* [Colored object listings]:
▼▼▼

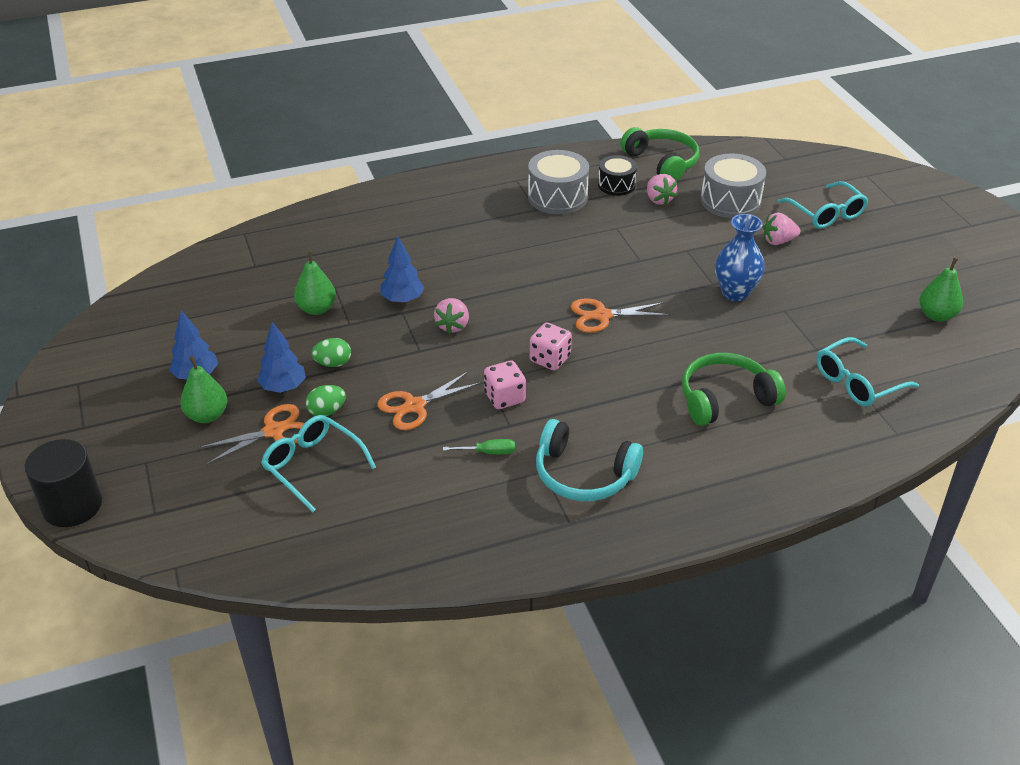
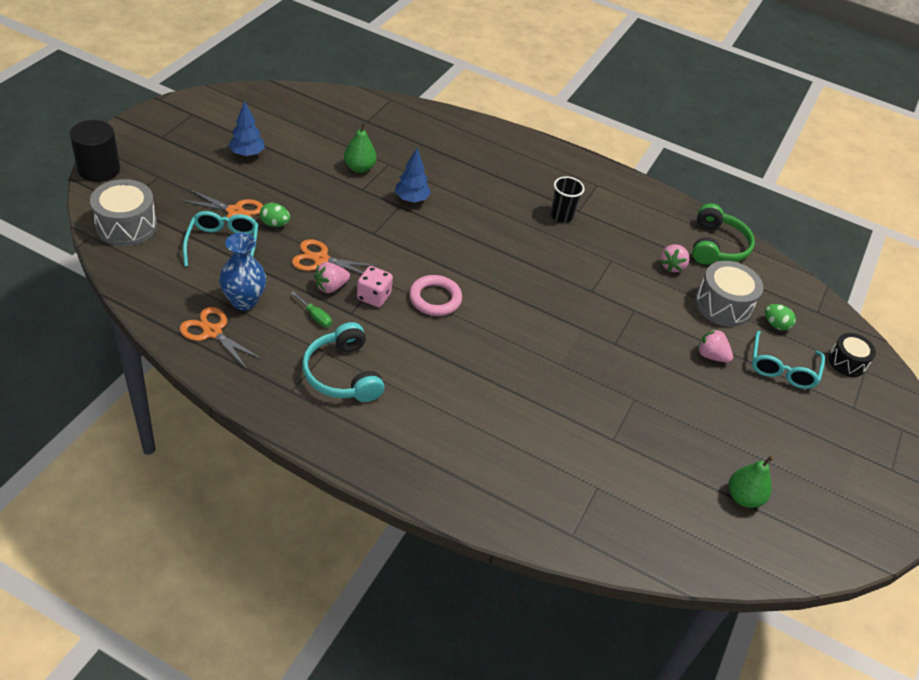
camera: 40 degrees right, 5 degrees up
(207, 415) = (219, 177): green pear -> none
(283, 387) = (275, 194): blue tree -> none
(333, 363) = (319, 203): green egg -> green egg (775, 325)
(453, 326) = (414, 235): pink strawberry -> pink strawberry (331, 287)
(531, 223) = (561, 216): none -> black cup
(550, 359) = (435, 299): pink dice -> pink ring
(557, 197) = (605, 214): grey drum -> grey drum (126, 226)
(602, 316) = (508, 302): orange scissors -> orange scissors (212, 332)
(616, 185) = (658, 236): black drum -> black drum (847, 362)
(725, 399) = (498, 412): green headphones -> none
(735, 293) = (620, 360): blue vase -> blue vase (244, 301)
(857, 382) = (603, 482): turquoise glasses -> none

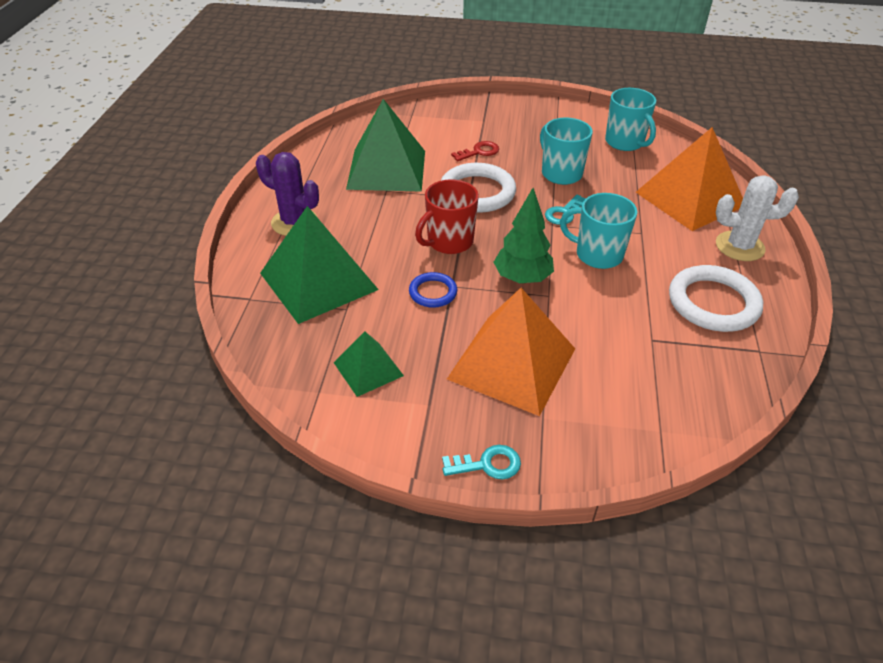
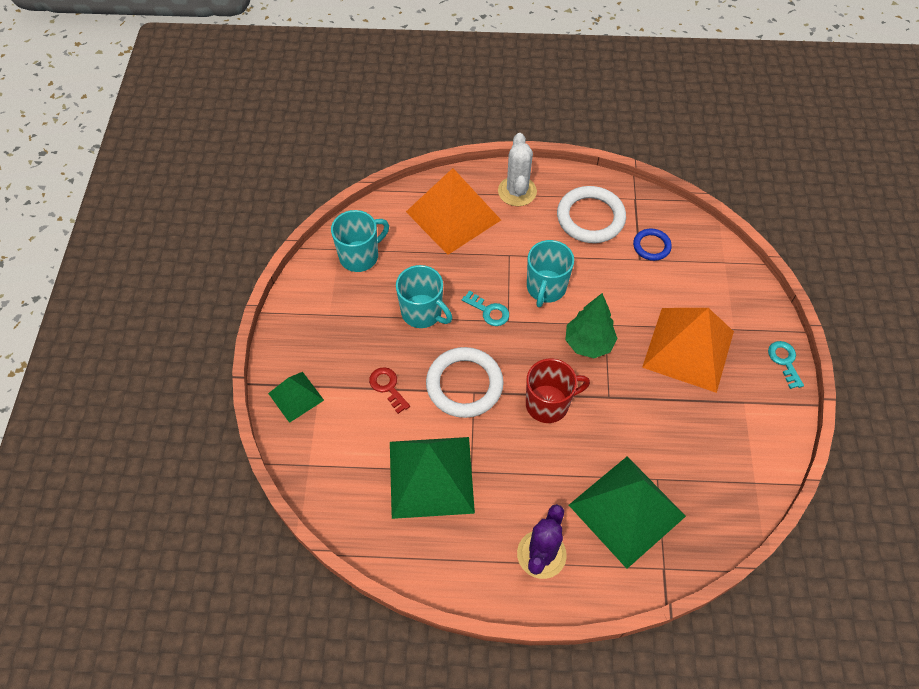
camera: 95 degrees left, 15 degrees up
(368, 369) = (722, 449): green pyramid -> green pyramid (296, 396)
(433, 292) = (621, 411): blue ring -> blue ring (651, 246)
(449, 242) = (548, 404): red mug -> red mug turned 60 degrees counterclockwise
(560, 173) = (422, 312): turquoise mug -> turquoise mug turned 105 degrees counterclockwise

▲▲▲

* [Exercise instructions]: Out of the data above, return each line where the word "green" can be found.

* [Result of the exercise]:
(207, 415) = (219, 177): green pear -> none
(333, 363) = (319, 203): green egg -> green egg (775, 325)
(725, 399) = (498, 412): green headphones -> none
(368, 369) = (722, 449): green pyramid -> green pyramid (296, 396)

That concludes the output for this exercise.